ACTIVITY
Below are the records; copy each line in them that holds the word "LIGHT".

[Image comparison data]
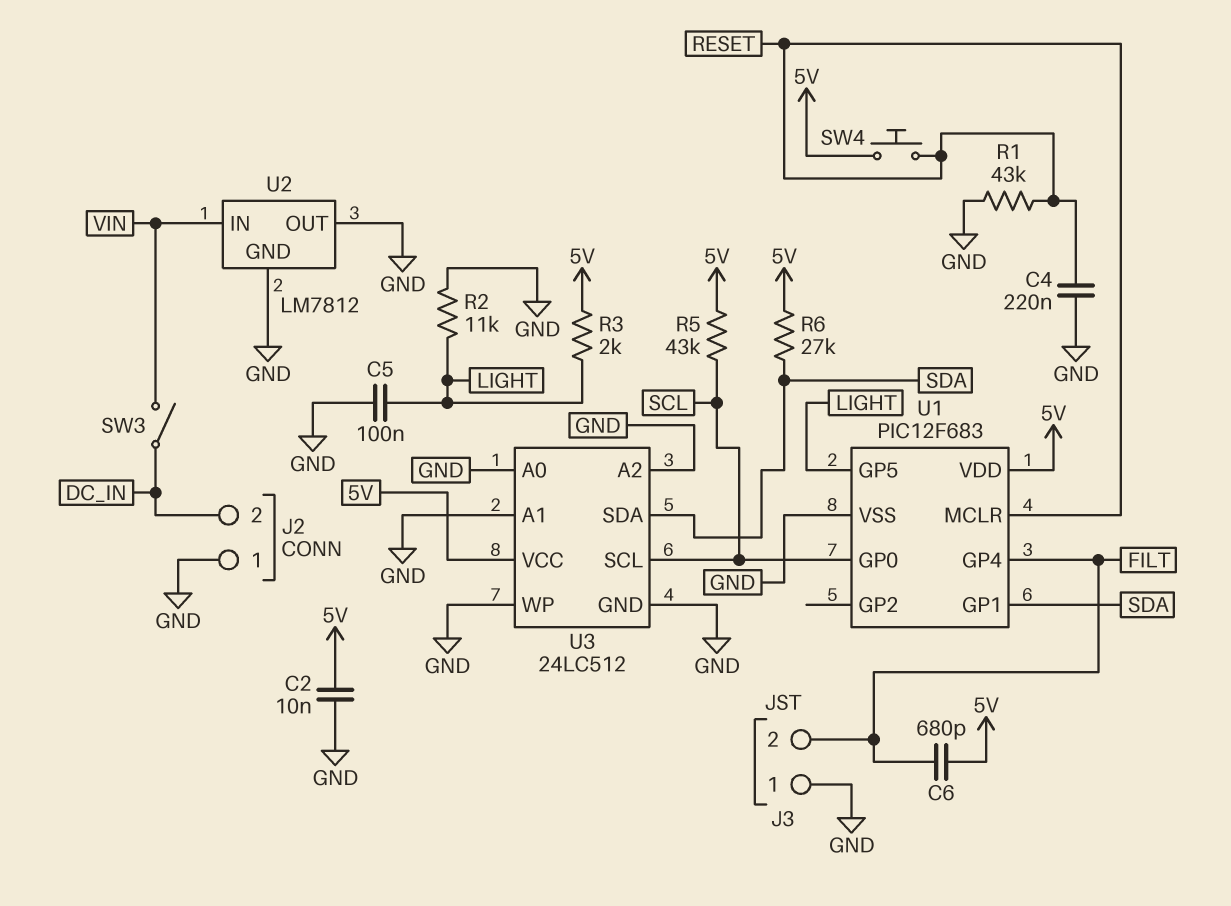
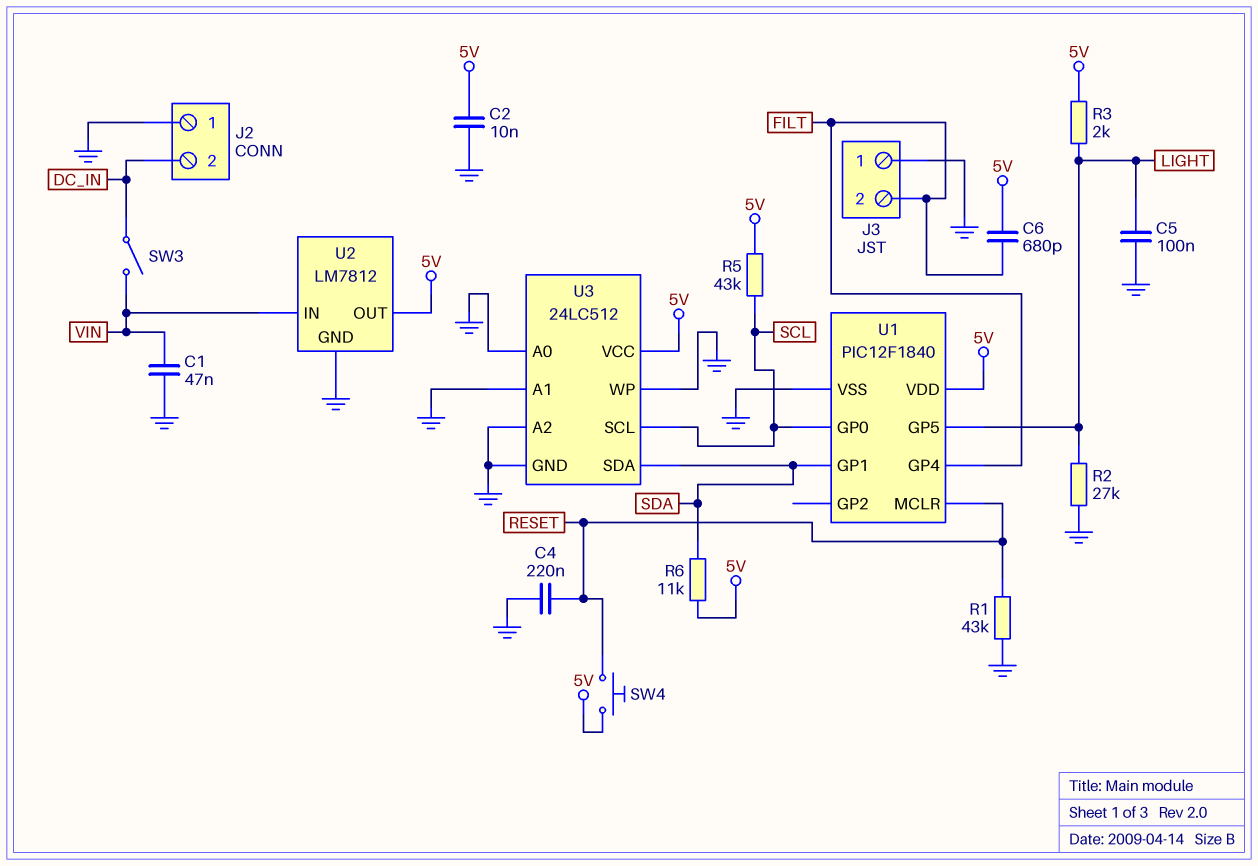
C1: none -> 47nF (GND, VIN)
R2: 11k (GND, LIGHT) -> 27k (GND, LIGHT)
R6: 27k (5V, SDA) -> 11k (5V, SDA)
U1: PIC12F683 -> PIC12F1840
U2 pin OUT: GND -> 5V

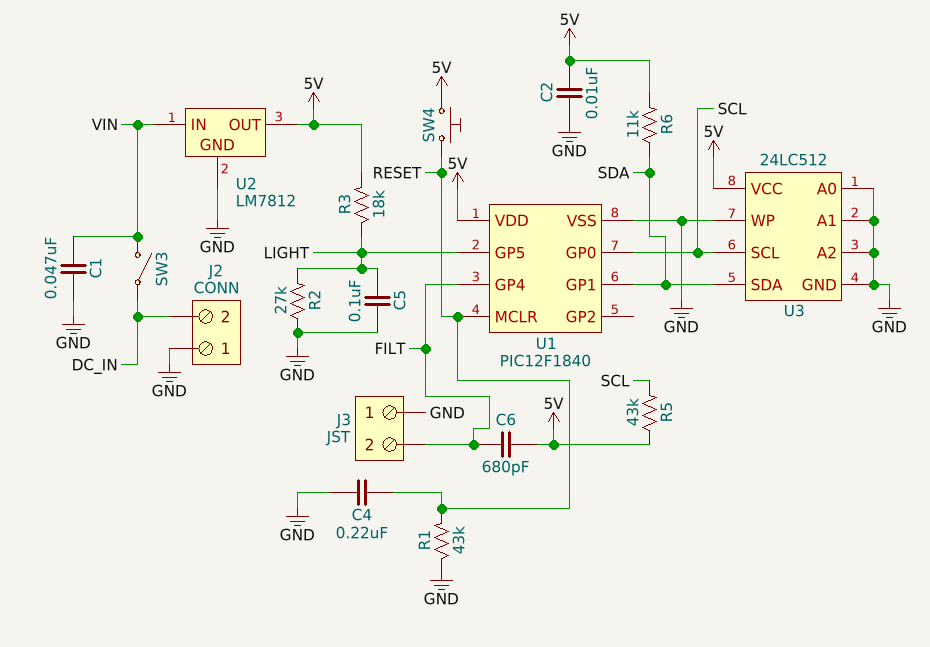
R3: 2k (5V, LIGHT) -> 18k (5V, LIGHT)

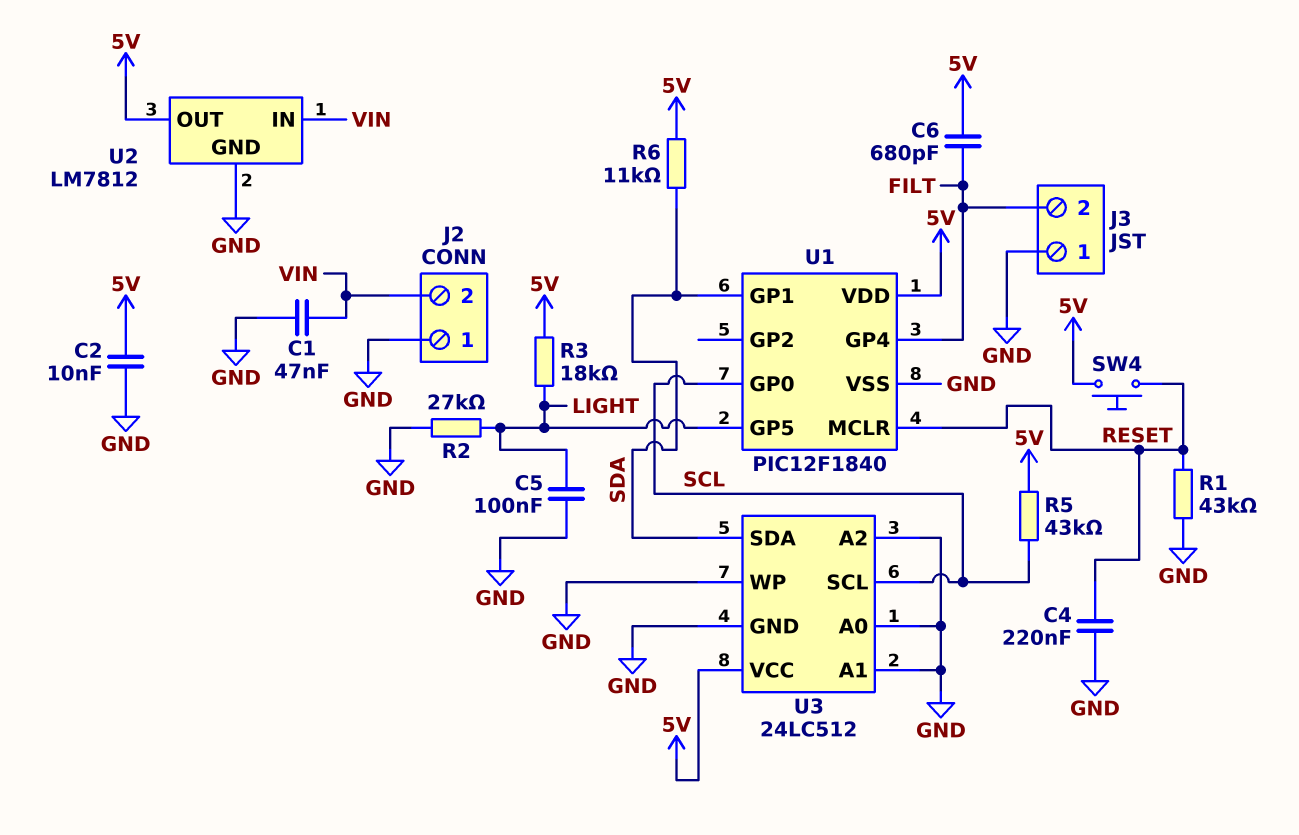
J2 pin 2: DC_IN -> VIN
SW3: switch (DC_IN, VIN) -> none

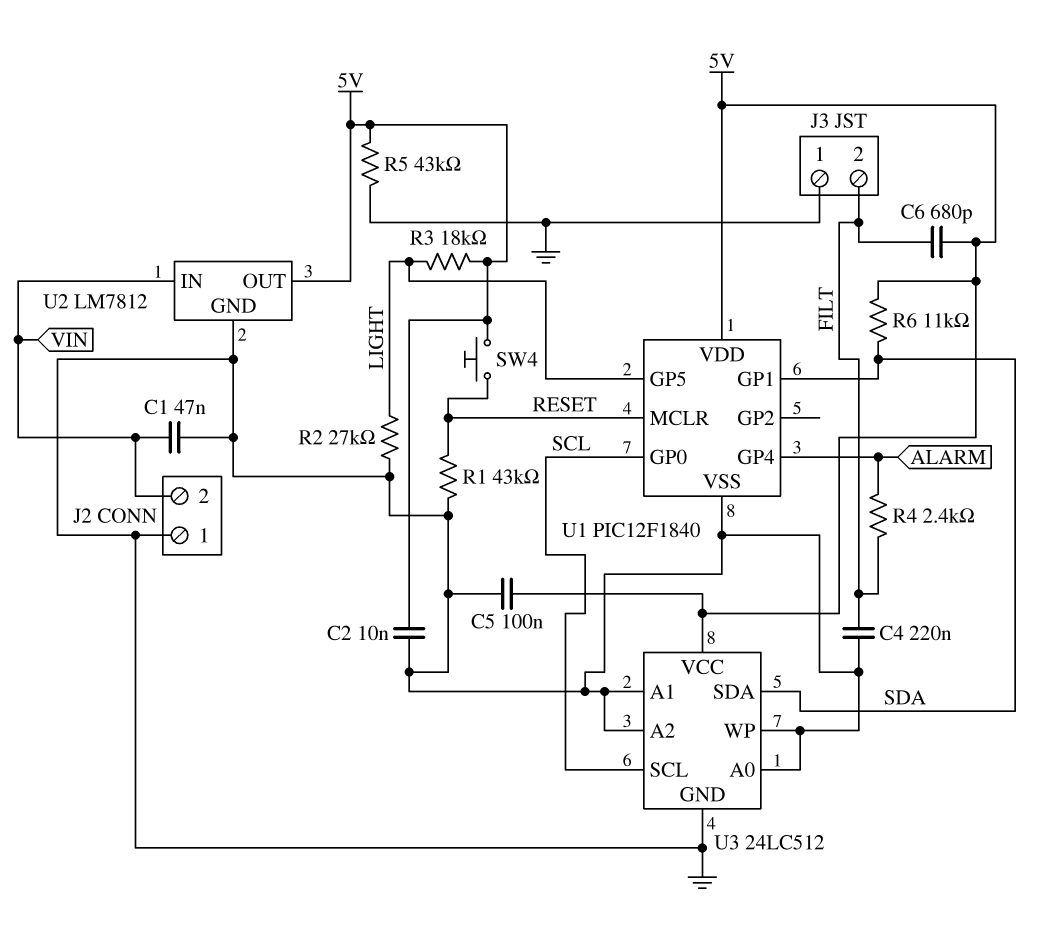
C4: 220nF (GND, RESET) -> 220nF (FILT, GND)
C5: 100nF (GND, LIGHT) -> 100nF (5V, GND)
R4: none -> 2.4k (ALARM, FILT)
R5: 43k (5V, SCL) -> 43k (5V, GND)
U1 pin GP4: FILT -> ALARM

RESULT
R2: 11k (GND, LIGHT) -> 27k (GND, LIGHT)
R3: 2k (5V, LIGHT) -> 18k (5V, LIGHT)
C5: 100nF (GND, LIGHT) -> 100nF (5V, GND)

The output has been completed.